───── Data extract

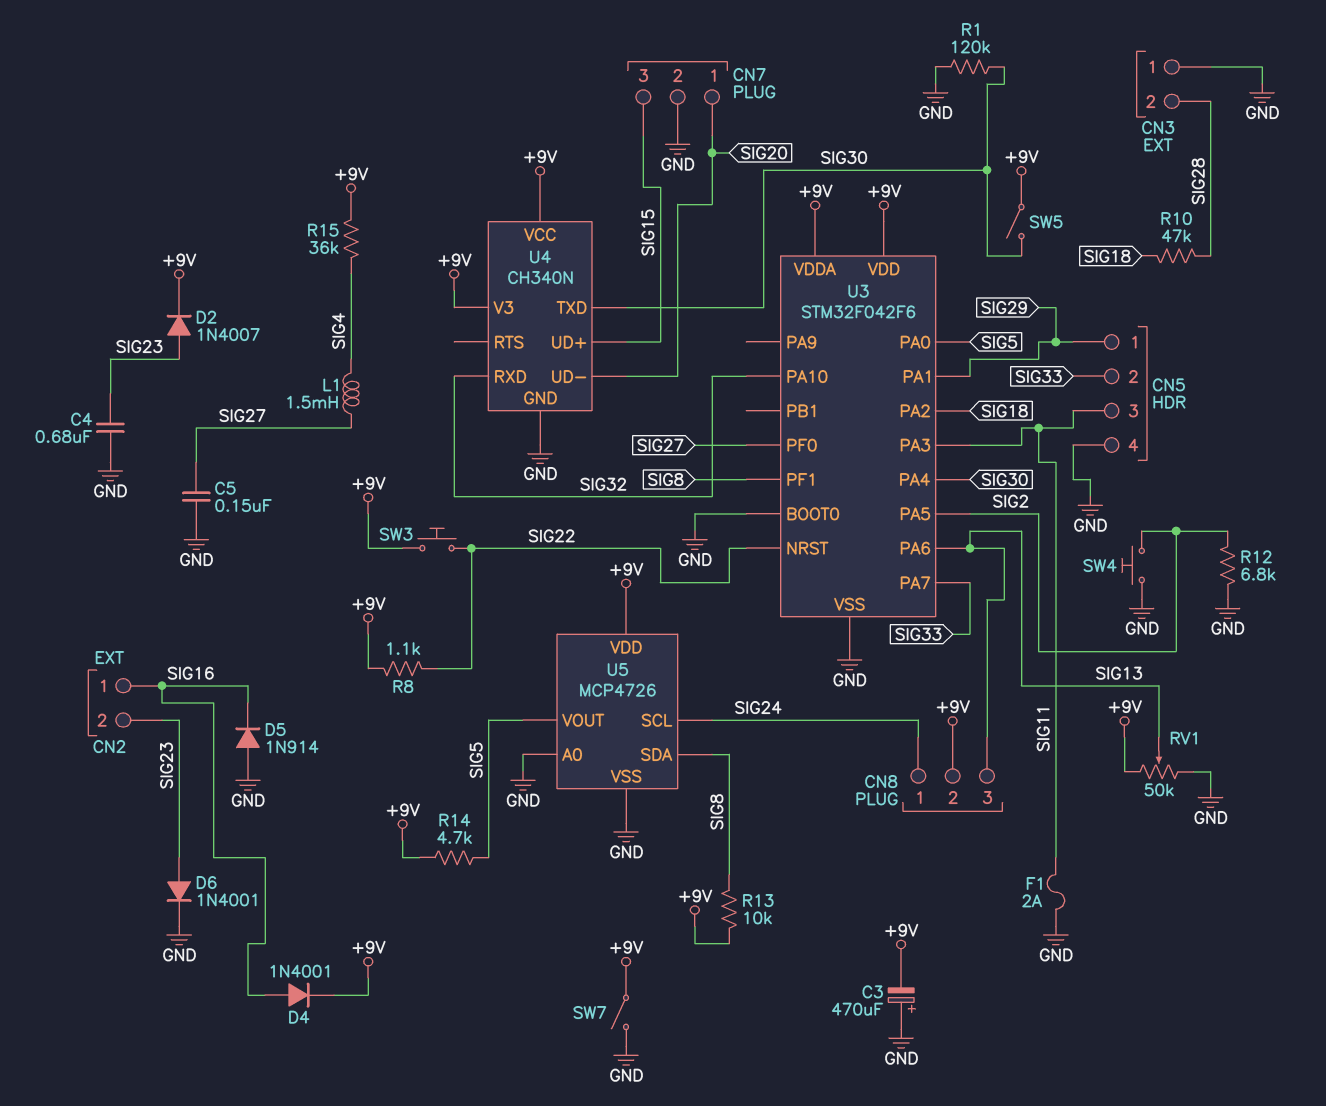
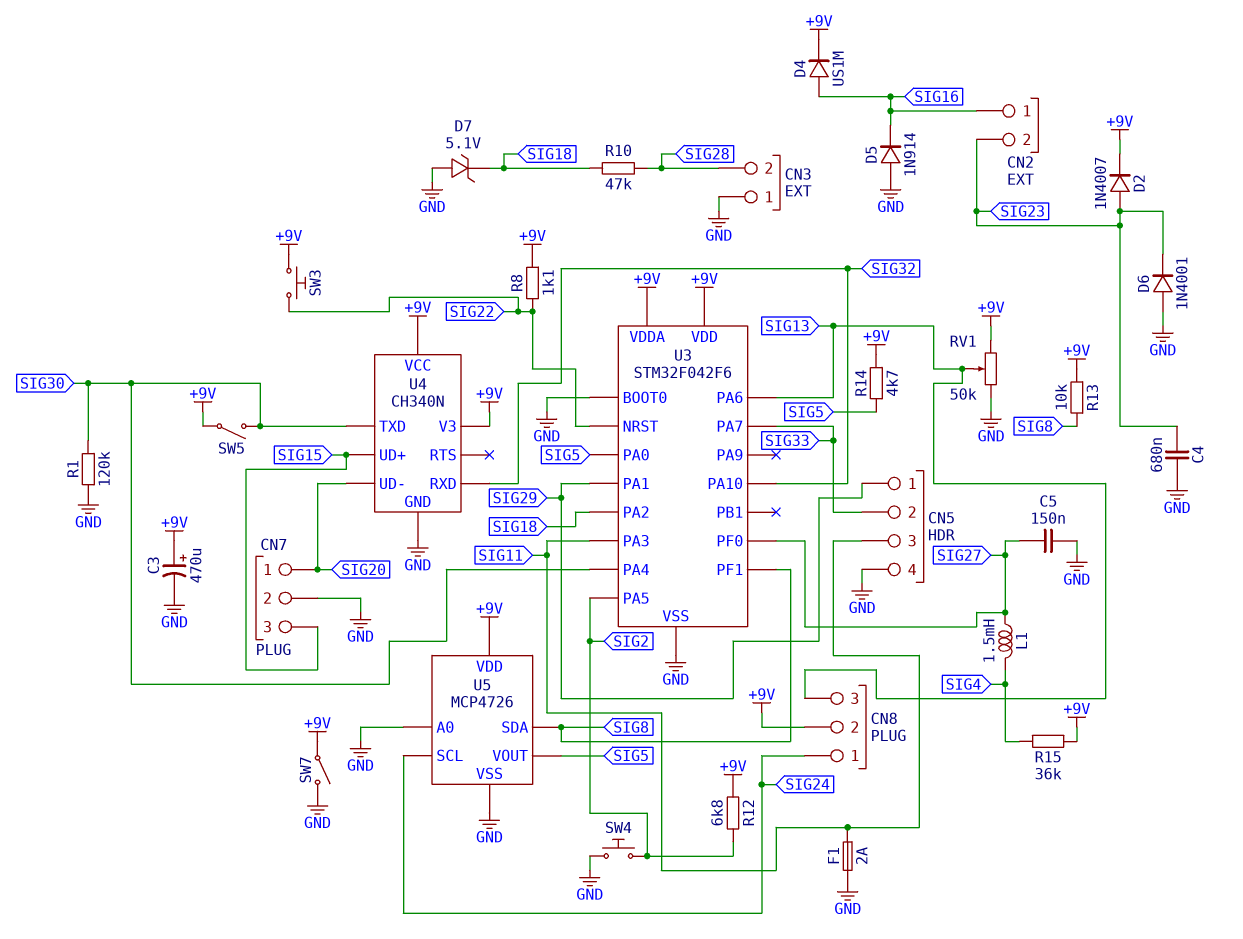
C3: 470uF (plus GND, minus +9V) -> 470uF (plus +9V, minus GND)
D4: diode 1N4001 (A SIG16, K +9V) -> diode US1M (A SIG16, K +9V)
D6: diode 1N4001 (A SIG23, K GND) -> diode 1N4001 (A GND, K SIG23)
D7: none -> zener 5.1V (A GND, K SIG18)
R12: 6.8k (GND, SIG2) -> 6.8k (+9V, SIG2)

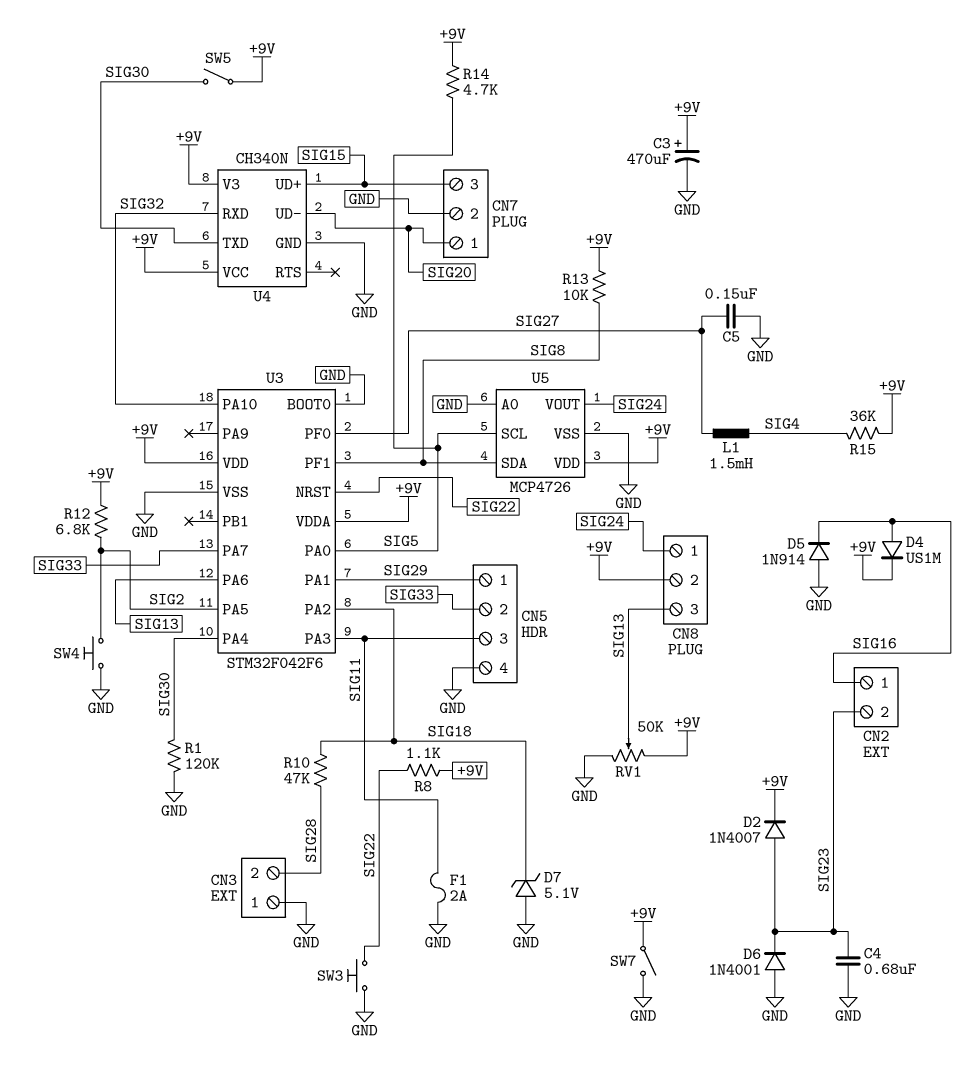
SW3: button (+9V, SIG22) -> button (GND, SIG22)
U5 pin SCL: SIG24 -> SIG5
U5 pin VOUT: SIG5 -> SIG24

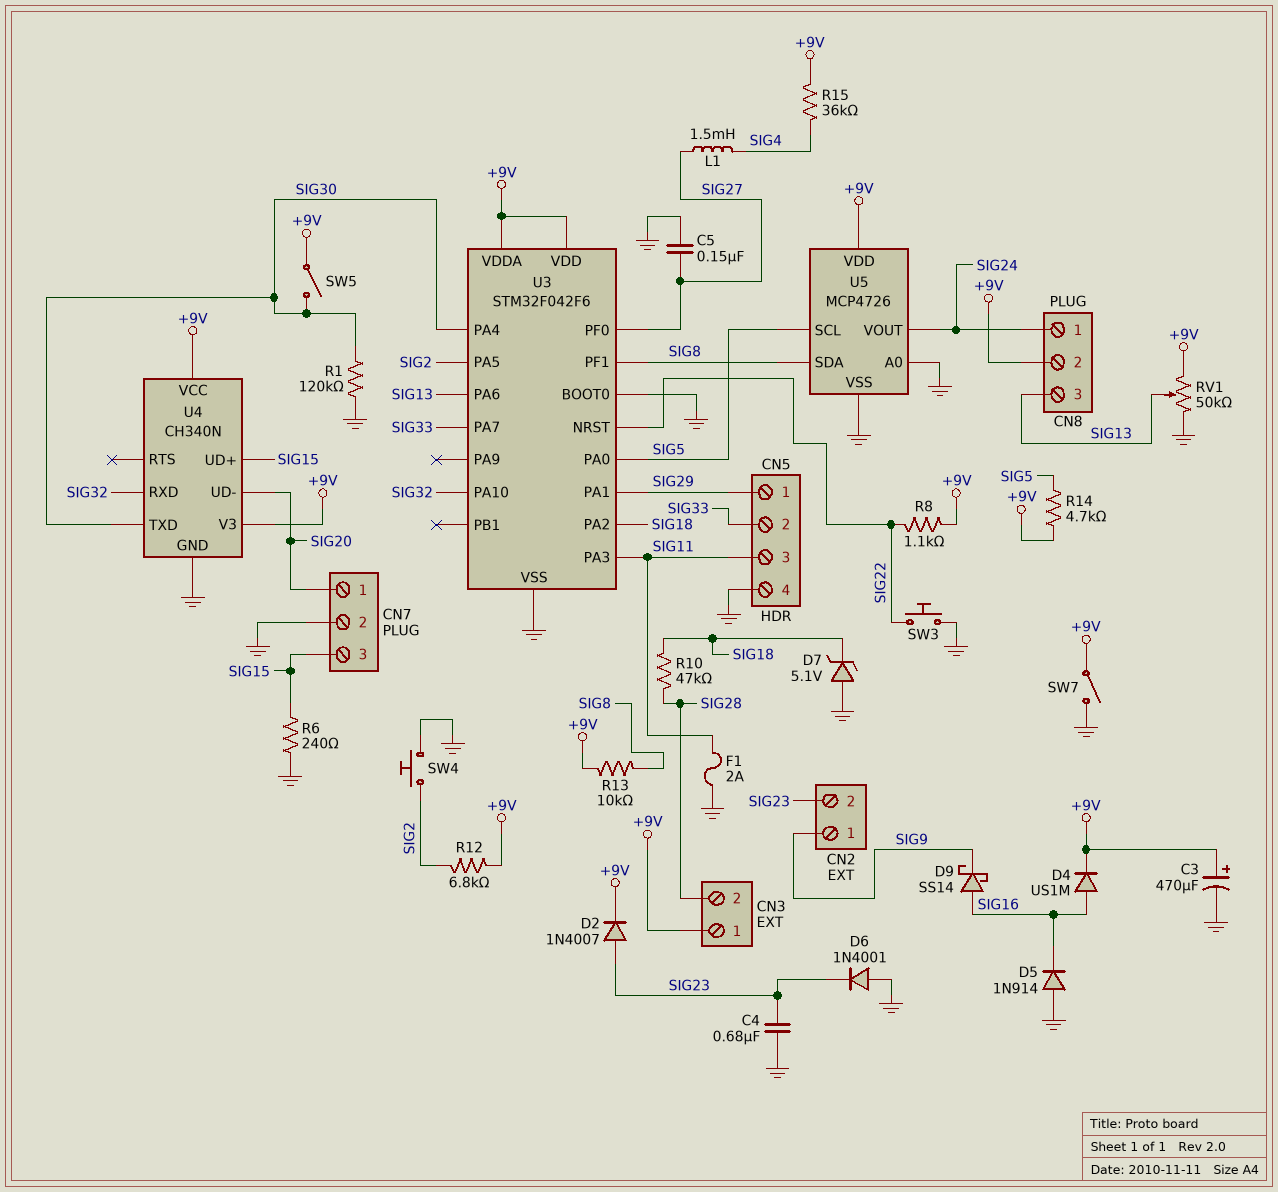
CN2 pin 1: SIG16 -> SIG9
CN3 pin 1: GND -> +9V
D9: none -> schottky SS14 (A SIG16, K SIG9)
R6: none -> 240 (GND, SIG15)

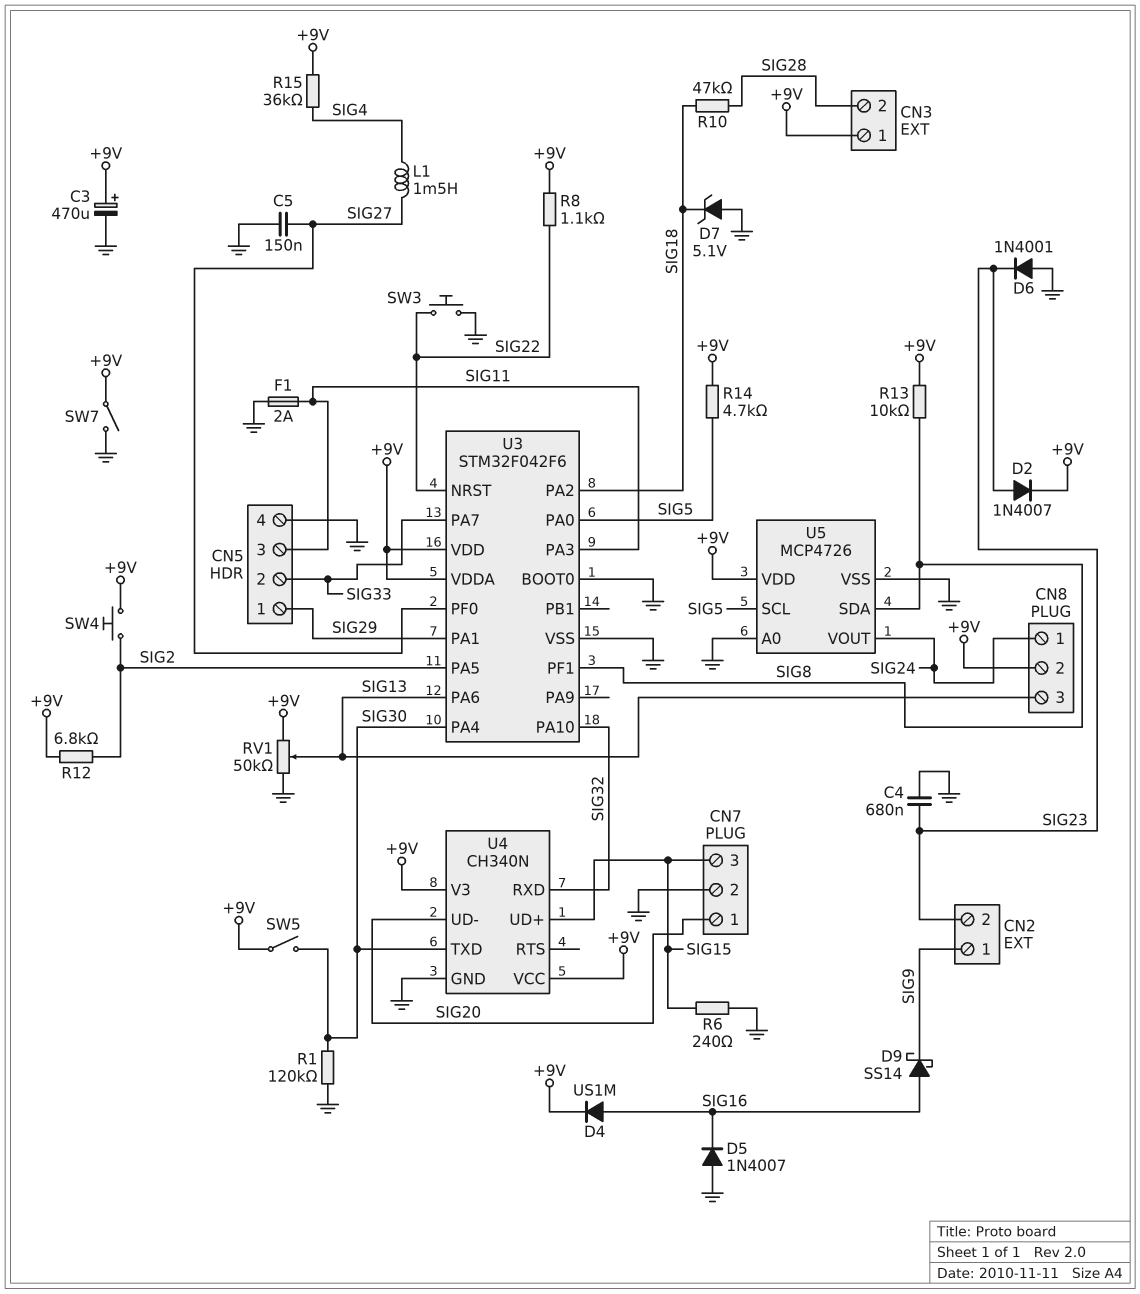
D5: diode 1N914 (A GND, K SIG16) -> diode 1N4007 (A GND, K SIG16)
SW4: button (GND, SIG2) -> button (+9V, SIG2)

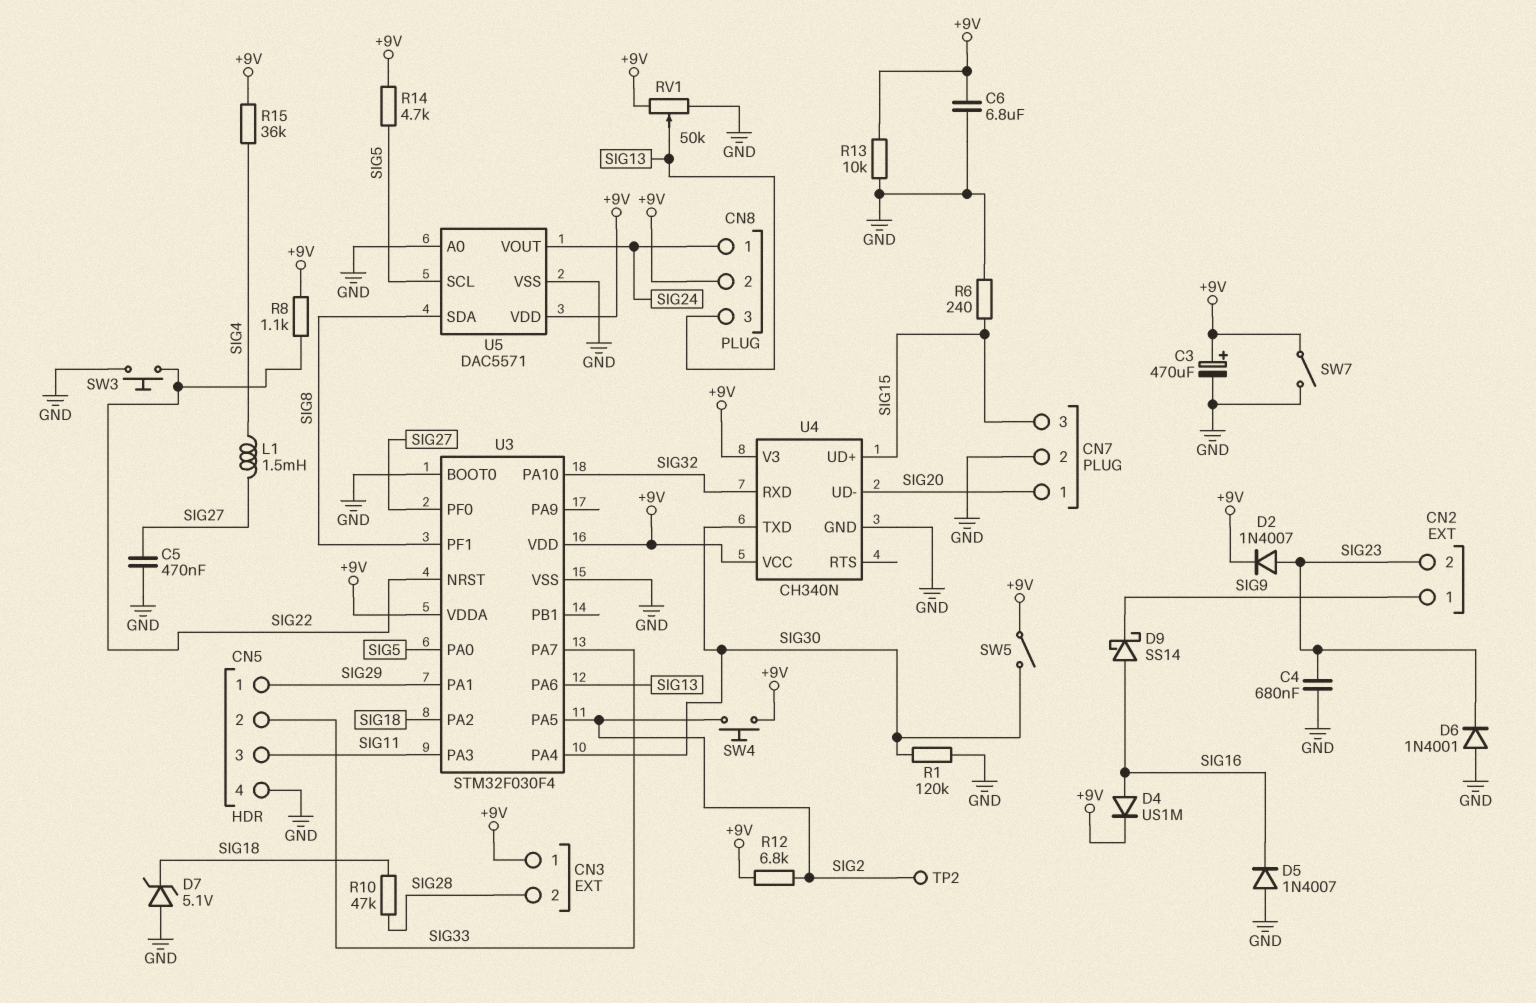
C5: 150nF (GND, SIG27) -> 470nF (GND, SIG27)
C6: none -> 6.8uF (+9V, GND)
F1: 2A (GND, SIG11) -> none
R13: 10k (+9V, SIG8) -> 10k (+9V, GND)
TP2: none -> test point (SIG2)
U3: STM32F042F6 -> STM32F030F4
U5: MCP4726 -> DAC5571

──────────

- Aim of the task
Your reply should hold every line from the data that contains "button", copied in full.

- Task answer
SW3: button (+9V, SIG22) -> button (GND, SIG22)
SW4: button (GND, SIG2) -> button (+9V, SIG2)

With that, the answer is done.